*** Block opens ***

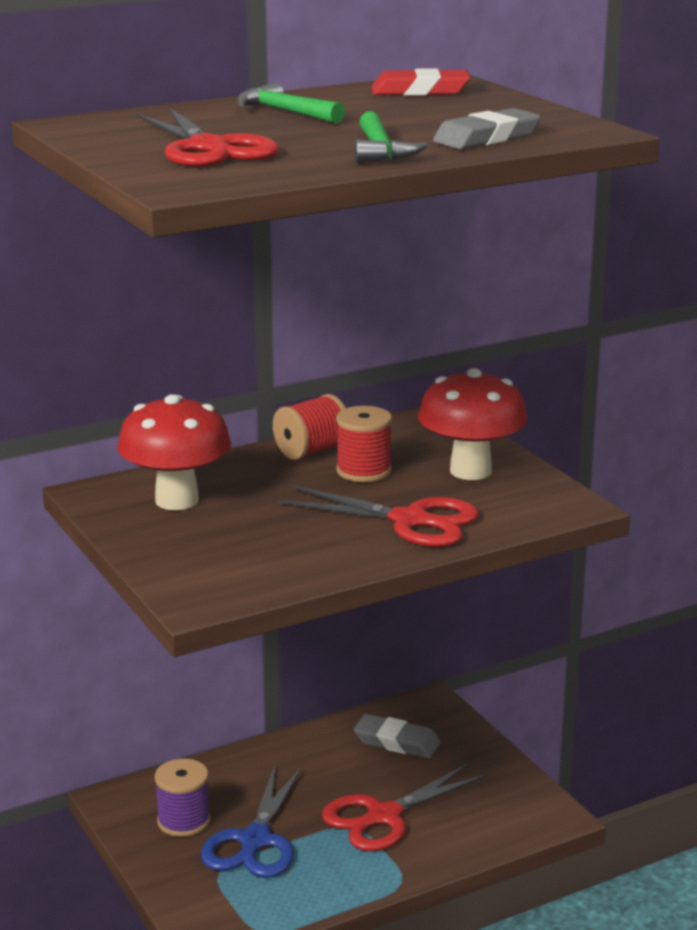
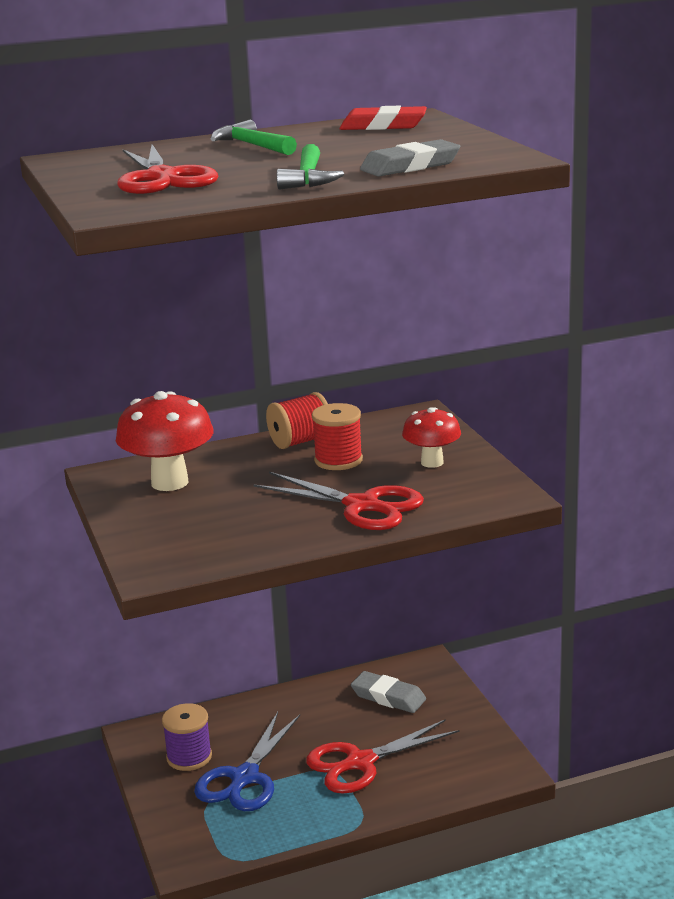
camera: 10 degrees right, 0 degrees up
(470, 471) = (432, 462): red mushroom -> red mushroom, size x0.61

*** Block closes ***
*** Block opens ***

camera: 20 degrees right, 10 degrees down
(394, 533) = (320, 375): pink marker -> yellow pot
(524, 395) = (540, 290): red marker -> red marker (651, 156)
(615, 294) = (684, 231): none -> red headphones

*** Block closes ***
*** Block opens ***

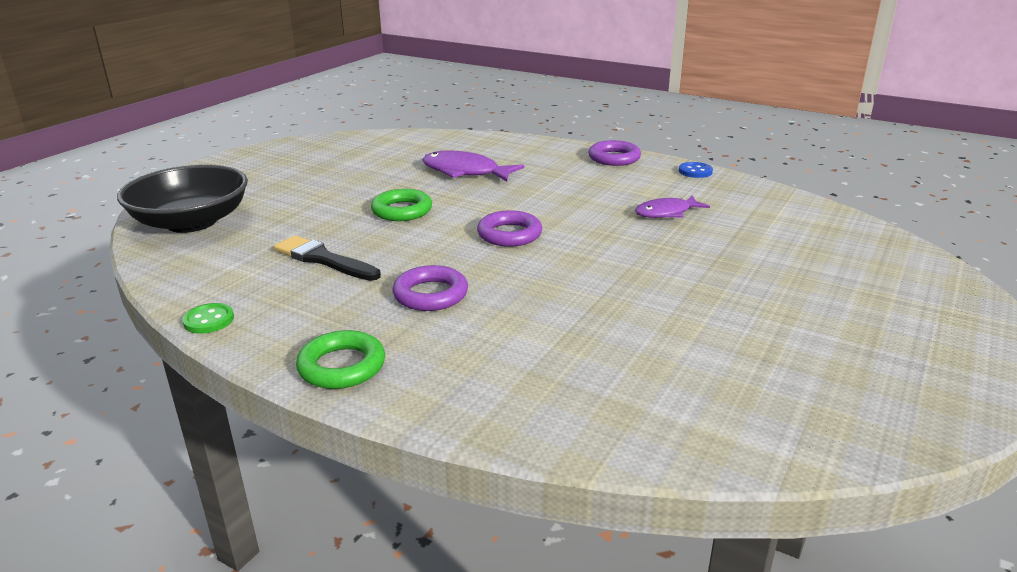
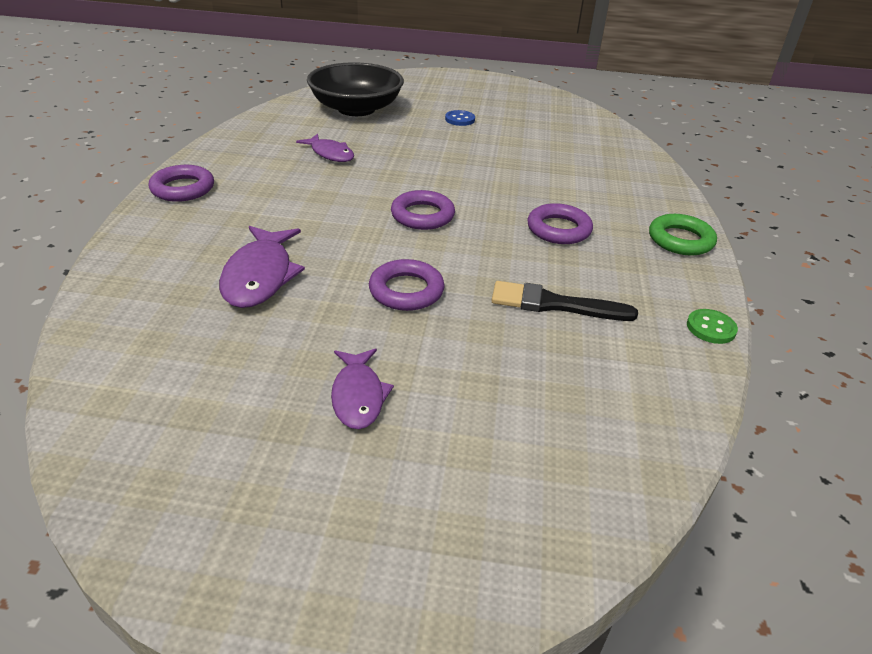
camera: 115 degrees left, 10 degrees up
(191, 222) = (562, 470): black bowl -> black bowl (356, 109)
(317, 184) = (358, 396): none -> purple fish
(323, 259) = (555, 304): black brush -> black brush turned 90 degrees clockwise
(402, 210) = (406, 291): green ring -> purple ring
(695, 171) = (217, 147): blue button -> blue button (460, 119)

*** Block closes ***

= TASK TO COMPLETE =
Tally up the lines of the data above where the string "black" appears, and give only the count.

= COMPLETED EXERCISE =
2